The expected answer is a verbatim transcription of the lines below, beginning with the first and ending with the line that holds "shifted: RED WATERING", without pictures.

Image change detection data:
###

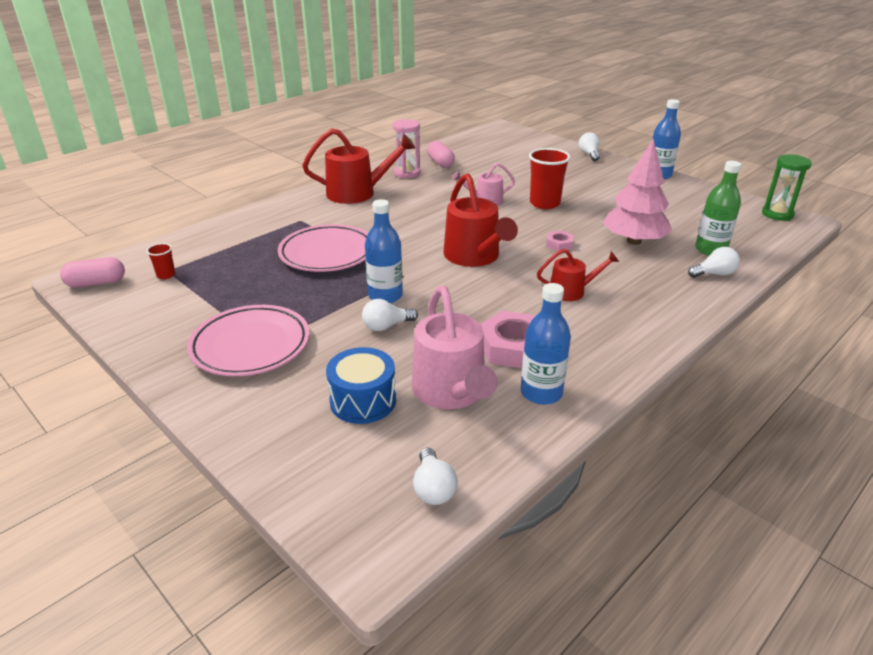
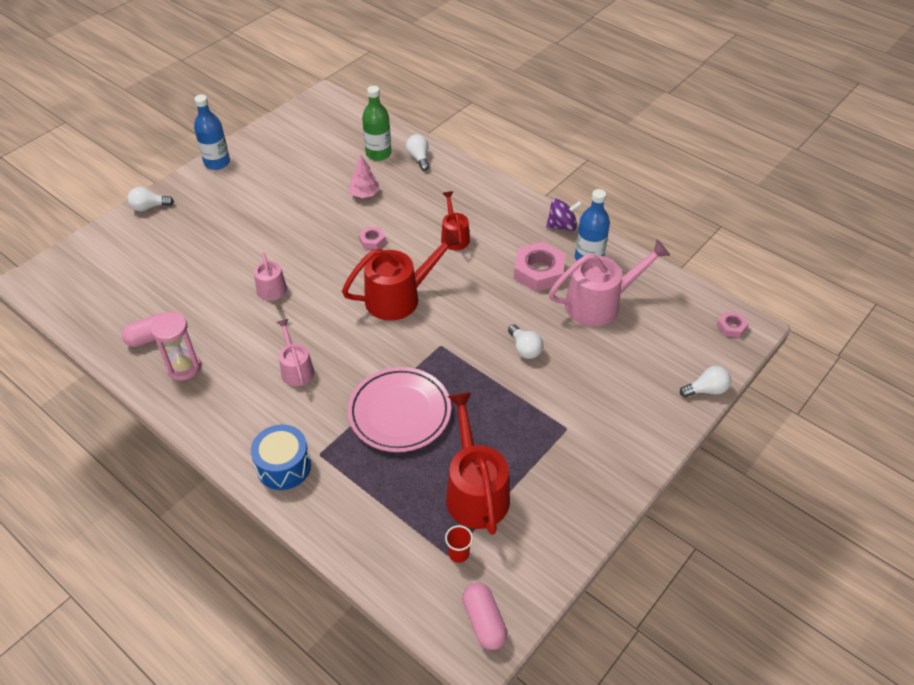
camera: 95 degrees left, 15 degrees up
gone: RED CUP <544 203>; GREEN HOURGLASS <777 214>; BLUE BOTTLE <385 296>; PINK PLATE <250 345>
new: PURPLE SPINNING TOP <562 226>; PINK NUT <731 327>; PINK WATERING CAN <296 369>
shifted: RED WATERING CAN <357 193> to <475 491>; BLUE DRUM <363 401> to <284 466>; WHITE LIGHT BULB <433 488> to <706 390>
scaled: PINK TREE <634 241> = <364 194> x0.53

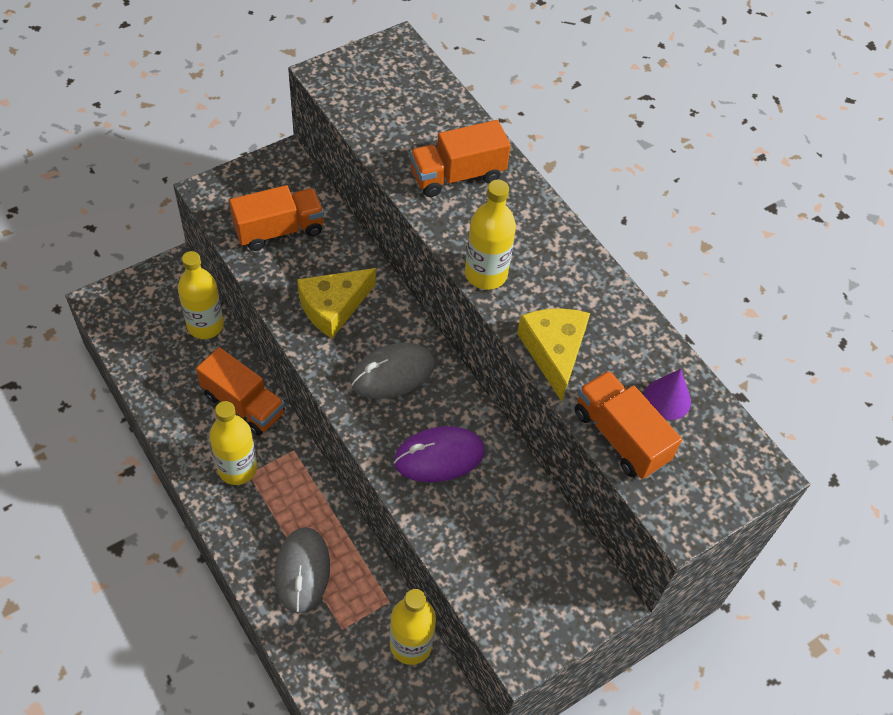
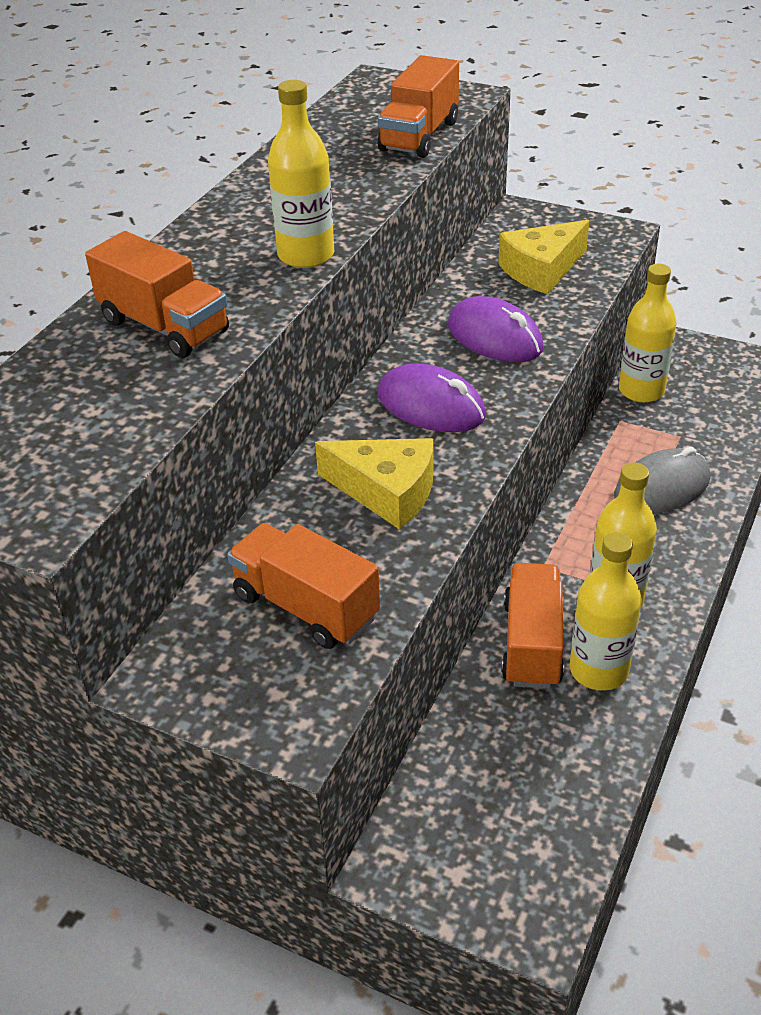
camera: 115 degrees left, 15 degrees down
gone: PURPLE CONE <667 399>
shifted: YELLOW BOTTLE <205 325> to <598 670>; YELLOW CHEESE <554 352> to <541 270>
repainted: GREY MOUSE <392 373> to PURPLE MOUSE <431 406>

###

→ **RESPONSE**
camera: 95 degrees left, 15 degrees up
gone: RED CUP <544 203>; GREEN HOURGLASS <777 214>; BLUE BOTTLE <385 296>; PINK PLATE <250 345>
new: PURPLE SPINNING TOP <562 226>; PINK NUT <731 327>; PINK WATERING CAN <296 369>
shifted: RED WATERING CAN <357 193> to <475 491>; BLUE DRUM <363 401> to <284 466>; WHITE LIGHT BULB <433 488> to <706 390>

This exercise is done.